Dataset section:
- Opening Delimiter -

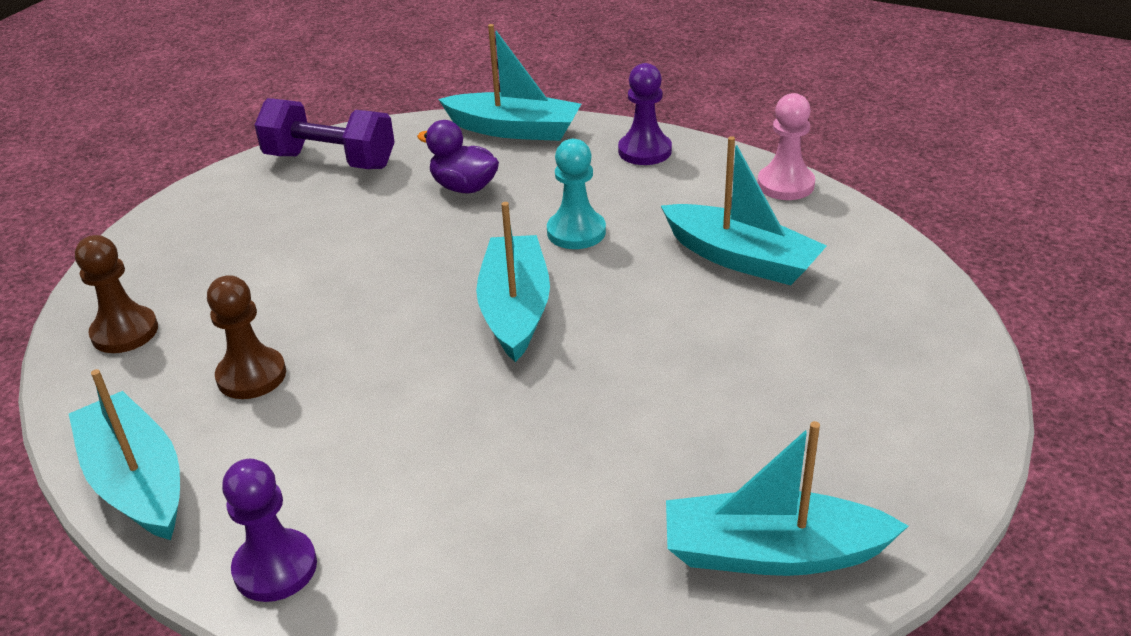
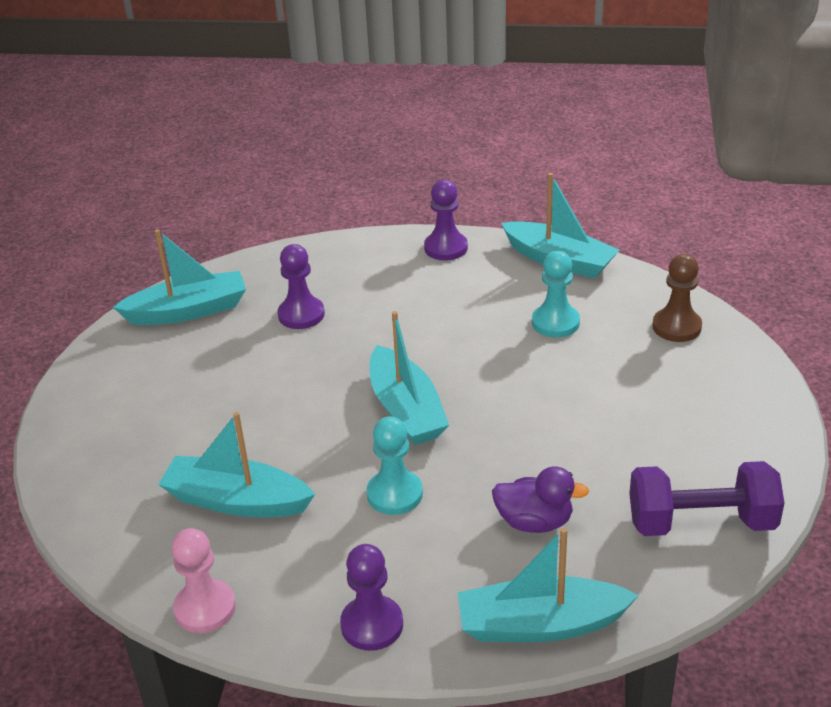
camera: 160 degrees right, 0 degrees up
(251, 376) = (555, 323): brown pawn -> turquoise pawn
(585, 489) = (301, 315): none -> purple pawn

- Closing Delimiter -

Give back every line of the material above word for word, leaving out the pictures.

camera: 160 degrees right, 0 degrees up
(251, 376) = (555, 323): brown pawn -> turquoise pawn
(585, 489) = (301, 315): none -> purple pawn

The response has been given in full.